Copy each line of the records that includes "MODE".

• Information given:
------------------------------------

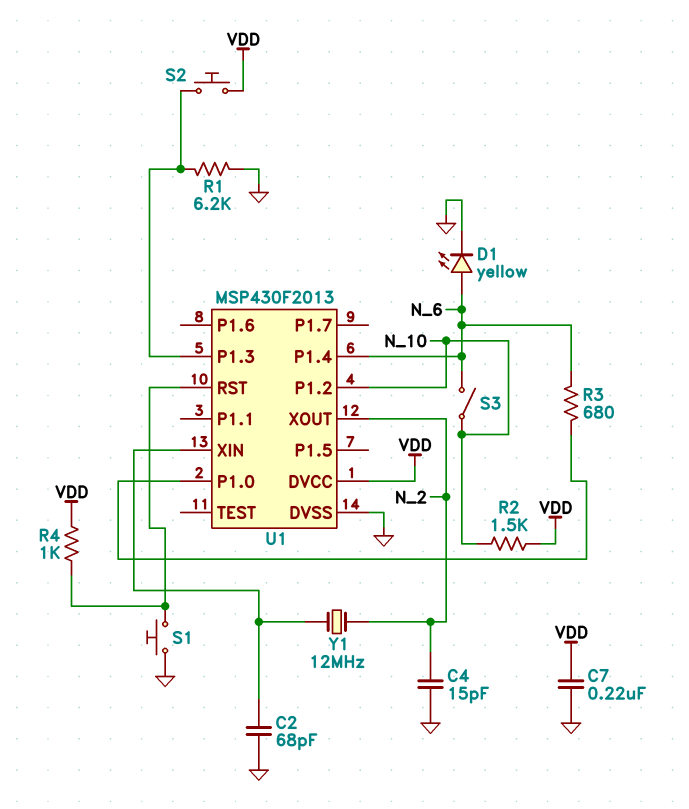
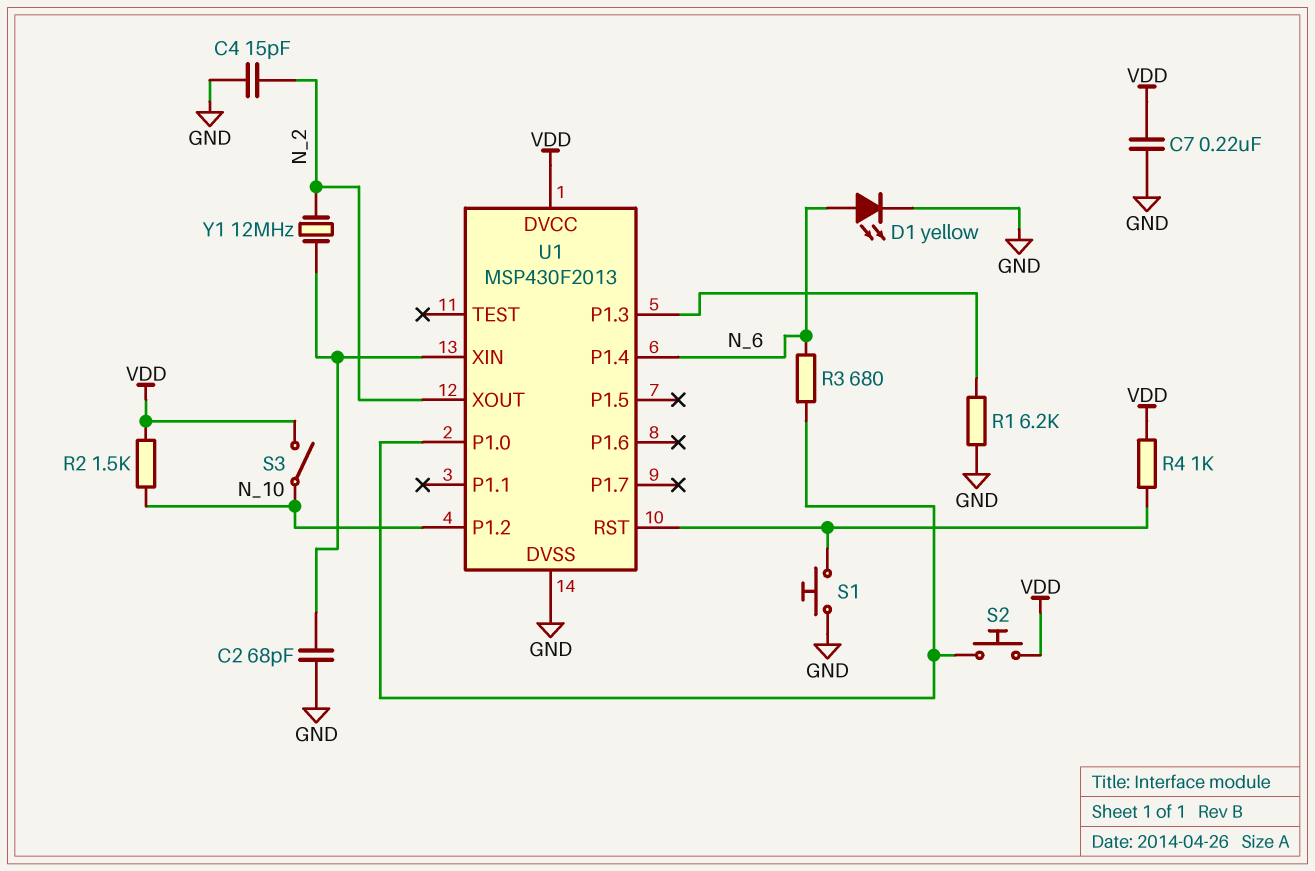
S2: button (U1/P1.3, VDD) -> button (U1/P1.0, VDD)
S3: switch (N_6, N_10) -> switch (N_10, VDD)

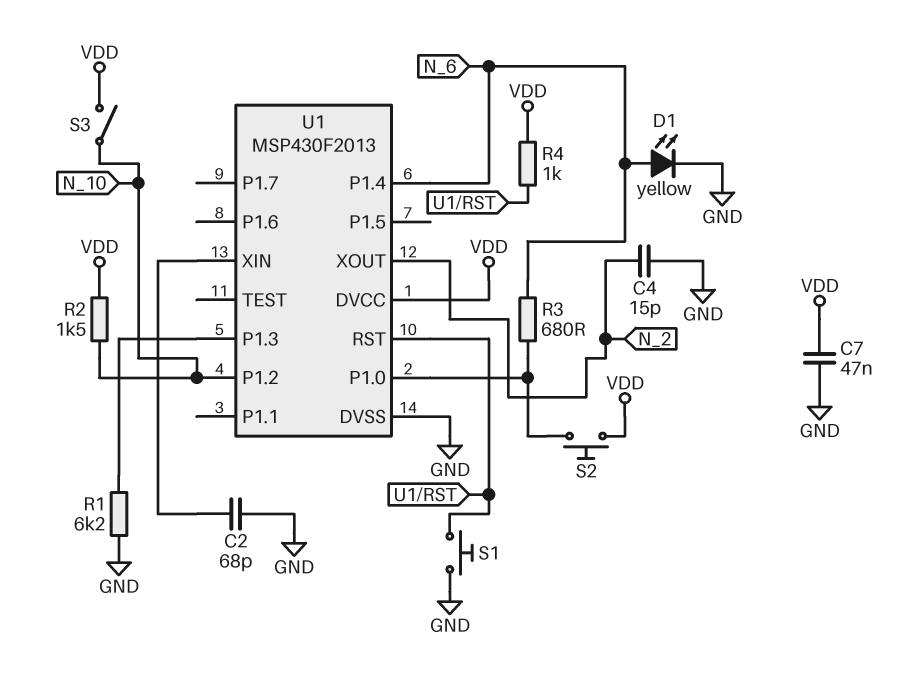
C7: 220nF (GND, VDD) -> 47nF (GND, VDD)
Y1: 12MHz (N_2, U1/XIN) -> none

------------------------------------

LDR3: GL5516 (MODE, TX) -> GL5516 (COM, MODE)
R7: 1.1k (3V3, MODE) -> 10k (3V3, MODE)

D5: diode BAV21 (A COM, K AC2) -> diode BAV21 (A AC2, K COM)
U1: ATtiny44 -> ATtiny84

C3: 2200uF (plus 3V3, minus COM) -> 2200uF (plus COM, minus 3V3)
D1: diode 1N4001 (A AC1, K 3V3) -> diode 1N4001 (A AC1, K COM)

------------------------------------

• Your solution:
LDR3: GL5516 (MODE, TX) -> GL5516 (COM, MODE)
R7: 1.1k (3V3, MODE) -> 10k (3V3, MODE)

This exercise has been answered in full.